Would you transcribe the listing that follows word for word, skipping pictures?

Dataset extract:
= = = = =
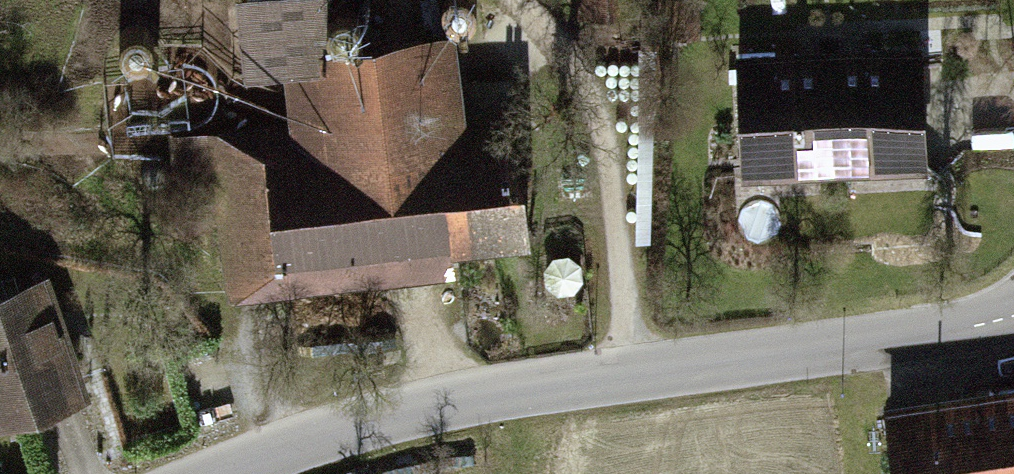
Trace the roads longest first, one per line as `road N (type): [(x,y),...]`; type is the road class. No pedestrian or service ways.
road 1 (unclassified): [(243,473),(449,406),(1013,323)]
road 2 (track): [(107,0),(83,90),(92,161),(244,332),(292,455)]
road 3 (track): [(268,105),(200,32),(184,0)]

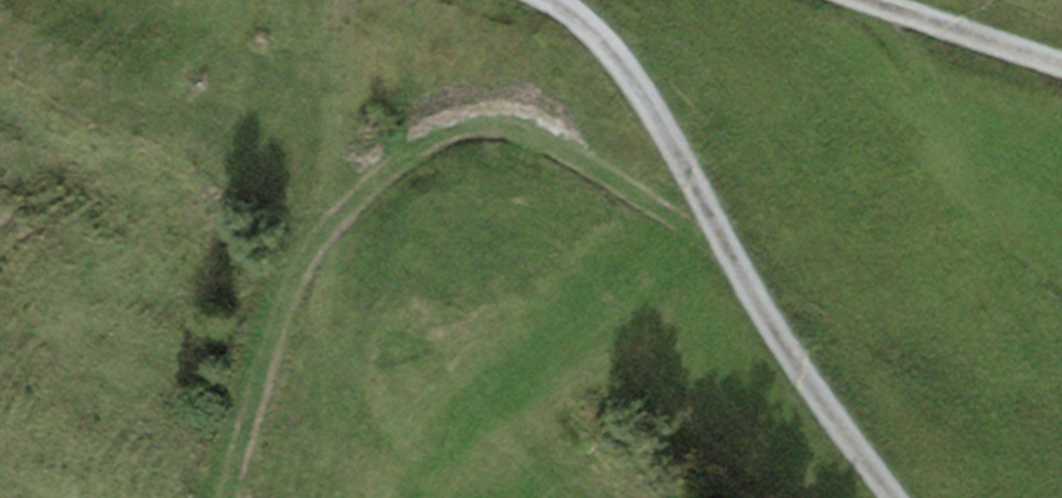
= = = = =
Answer to the problem:
Trace the roads longest first, one per line as `road N (type): [(x,y),...]`; type is the road class. No pedestrian or service ways.
road 1 (unclassified): [(243,473),(449,406),(1013,323)]
road 2 (track): [(107,0),(83,90),(92,161),(244,332),(292,455)]
road 3 (track): [(268,105),(200,32),(184,0)]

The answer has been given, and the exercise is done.